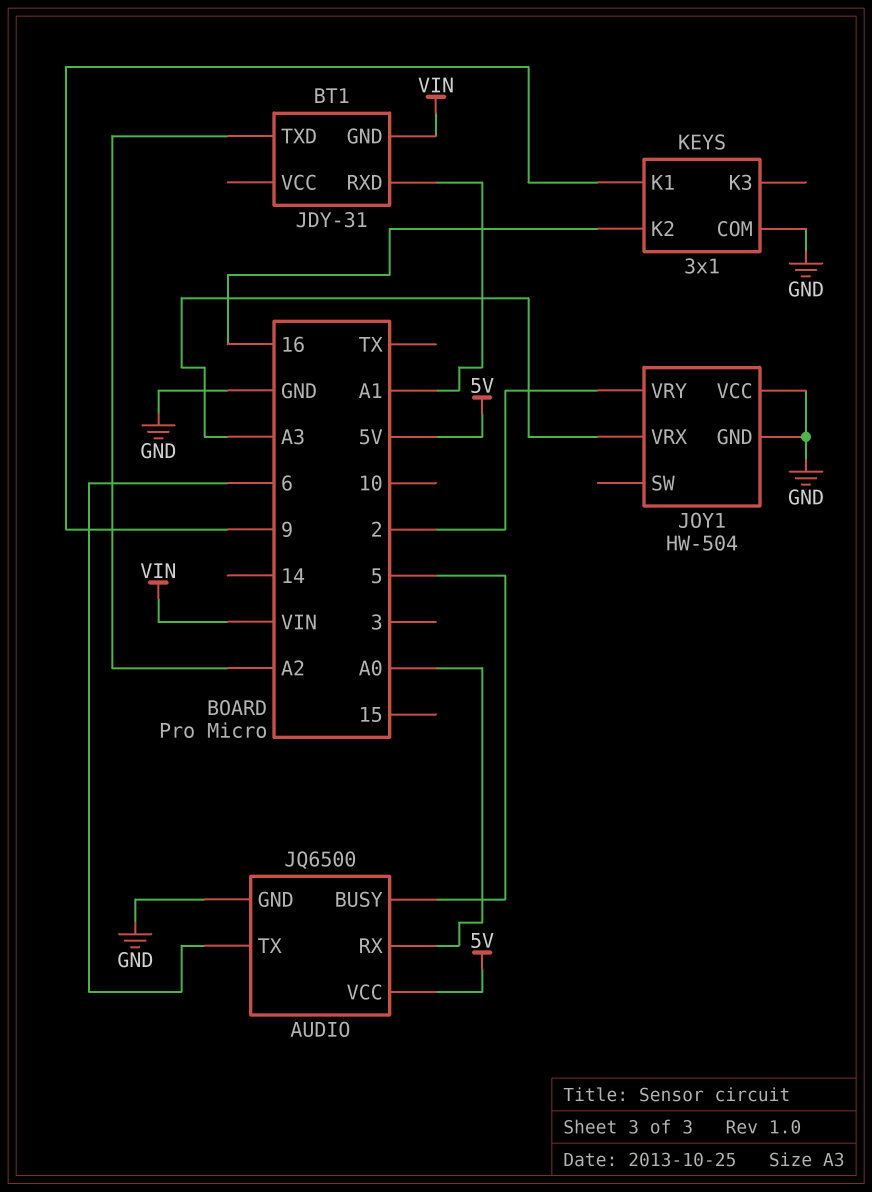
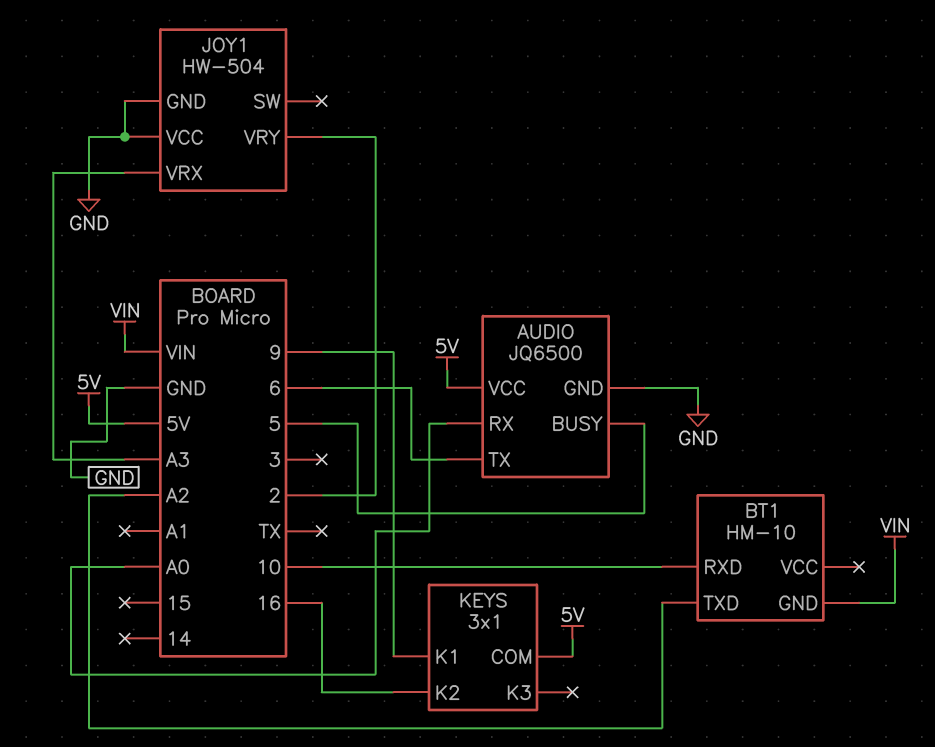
BT1: JDY-31 -> HM-10
BT1 pin RXD: A1 -> 10
KEYS pin COM: GND -> 5V

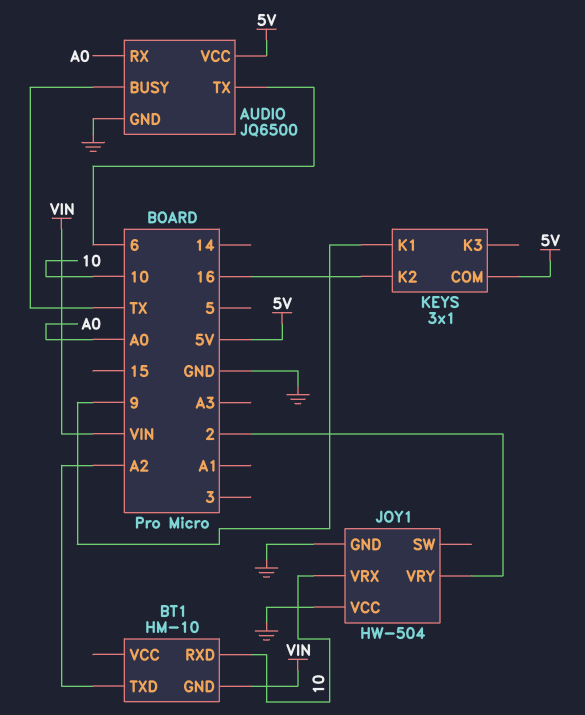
AUDIO pin BUSY: 5 -> TX
JOY1 pin VRX: A3 -> 10

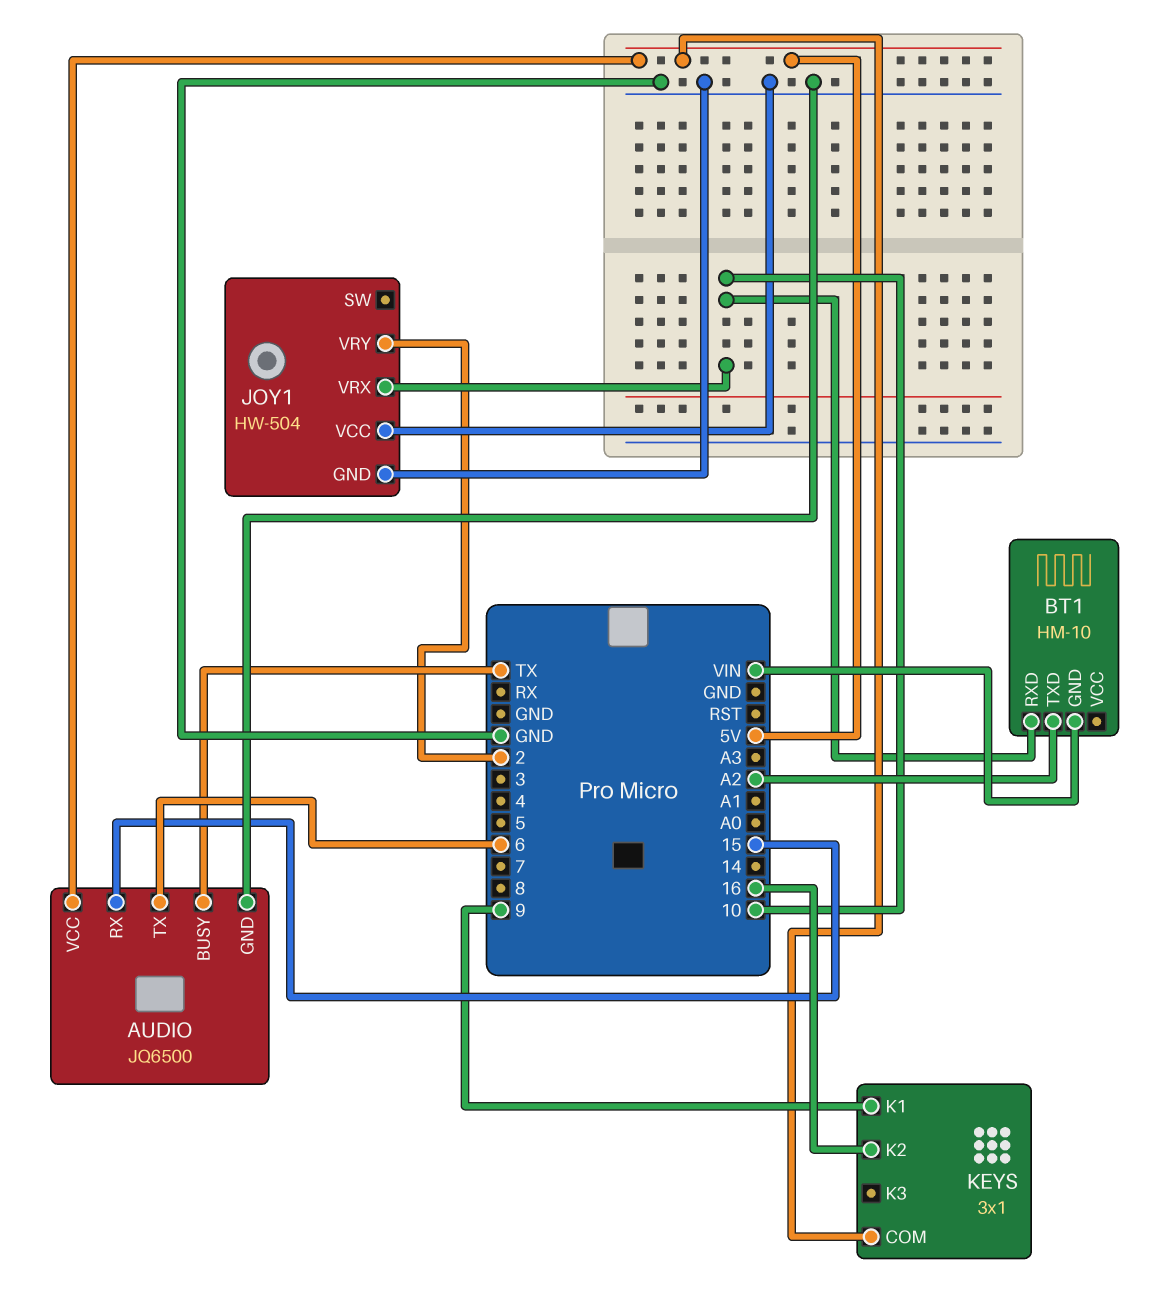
AUDIO pin RX: A0 -> 15

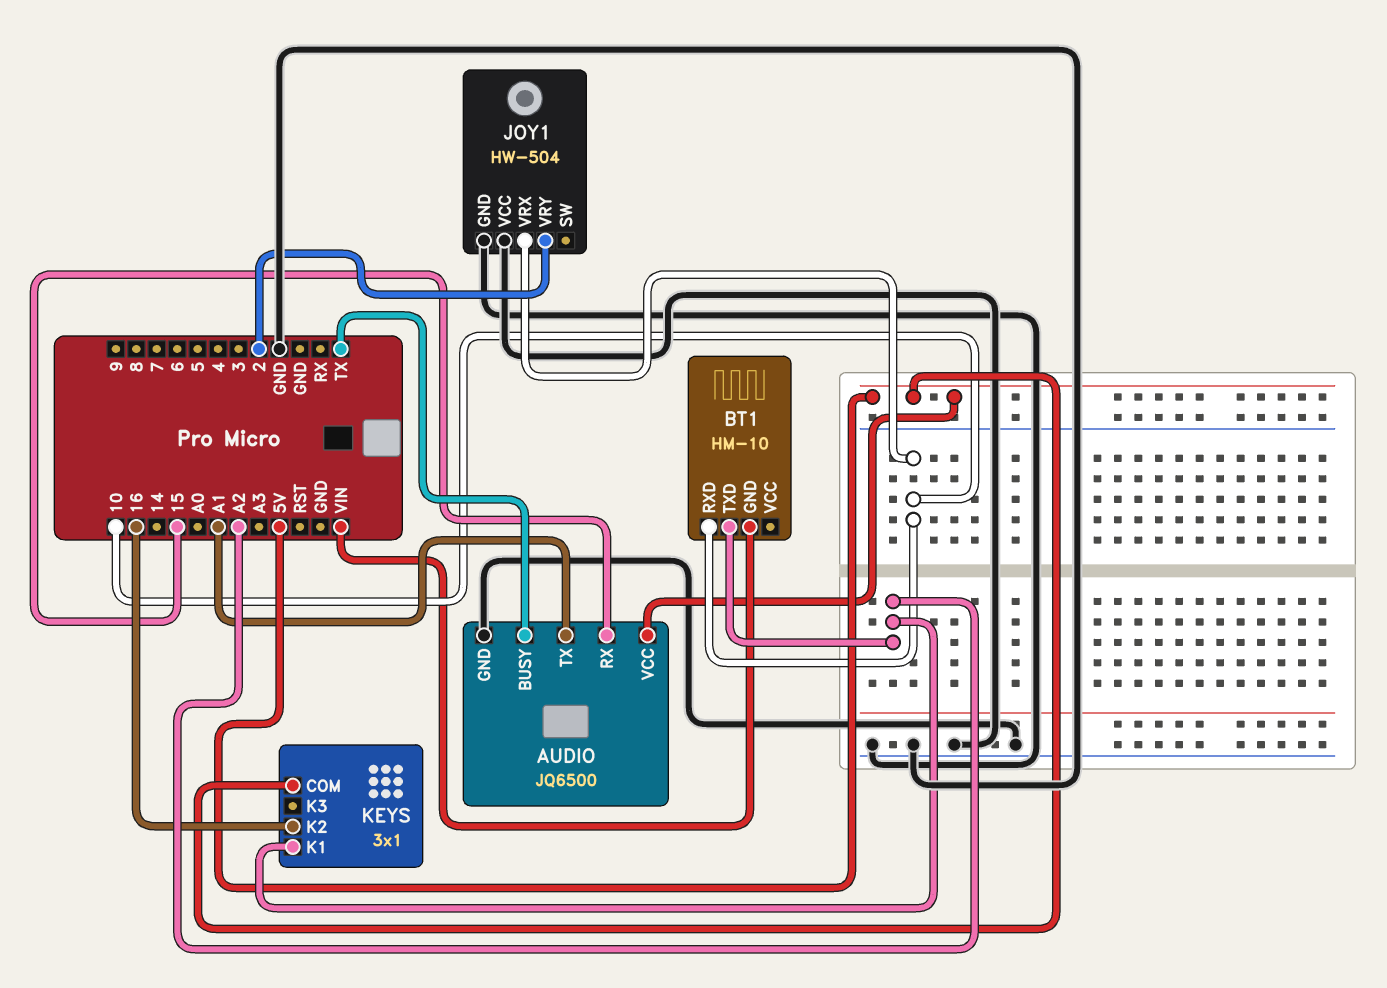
AUDIO pin TX: 6 -> A1
KEYS pin K1: 9 -> A2

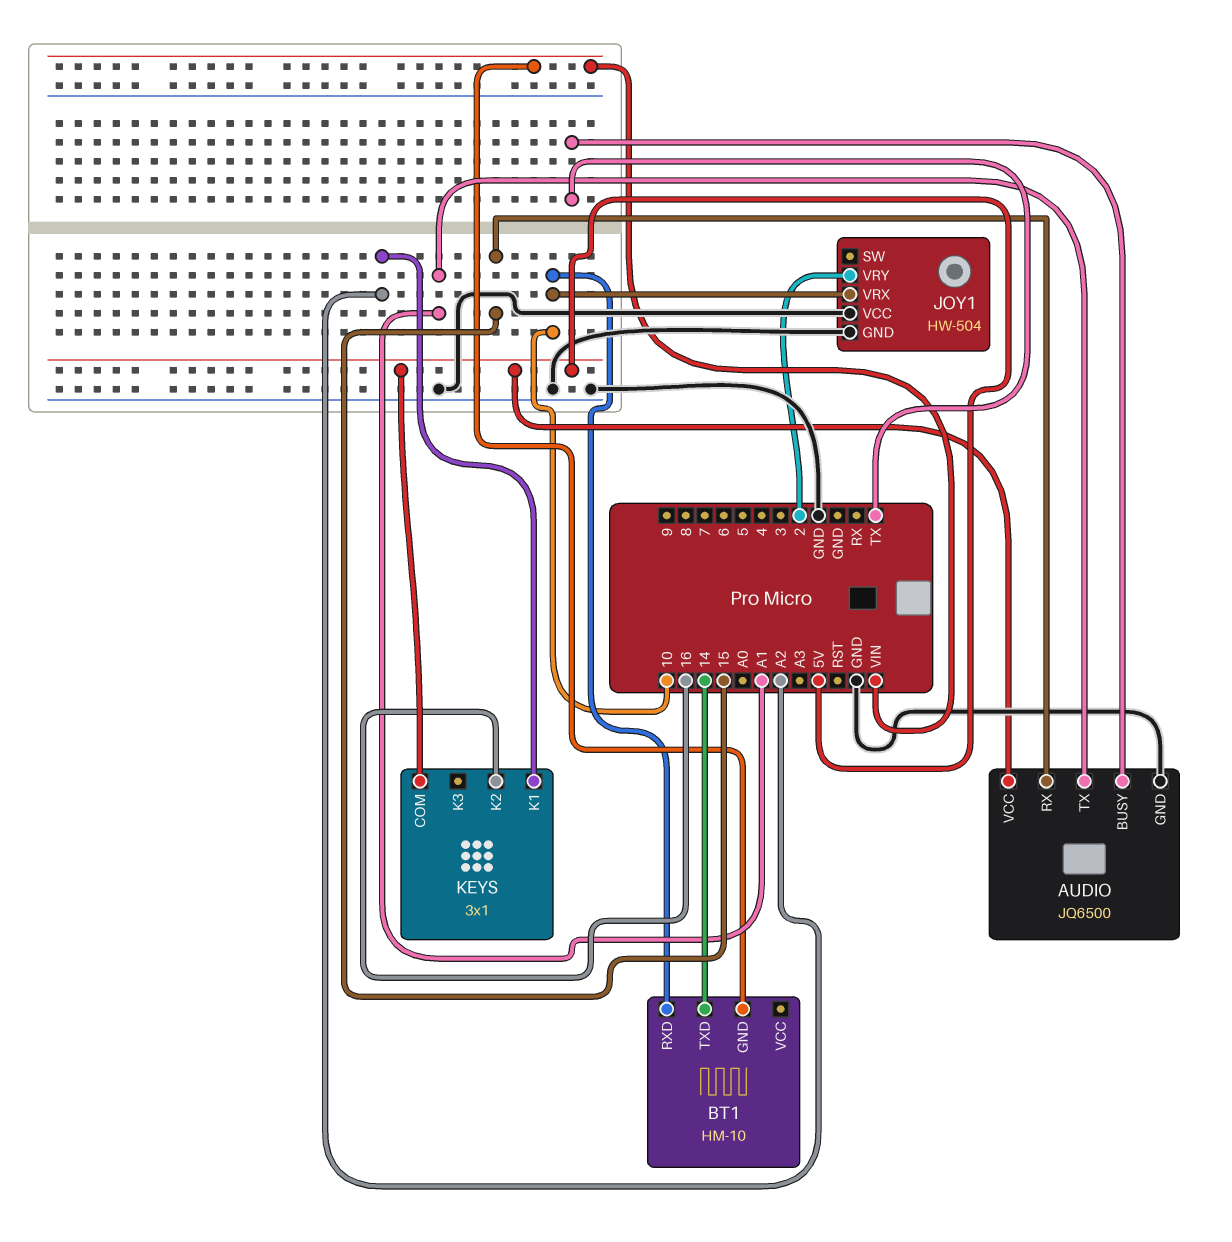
BT1 pin TXD: A2 -> 14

= = = = = = =

Problem requirements
Beginning at the line that contains "BT1 pin RXD: A1 -> 10", copy each remaining line of the records exactly, through the final one. Omit the pictures.

Response
BT1 pin RXD: A1 -> 10
KEYS pin COM: GND -> 5V

AUDIO pin BUSY: 5 -> TX
JOY1 pin VRX: A3 -> 10

AUDIO pin RX: A0 -> 15

AUDIO pin TX: 6 -> A1
KEYS pin K1: 9 -> A2

BT1 pin TXD: A2 -> 14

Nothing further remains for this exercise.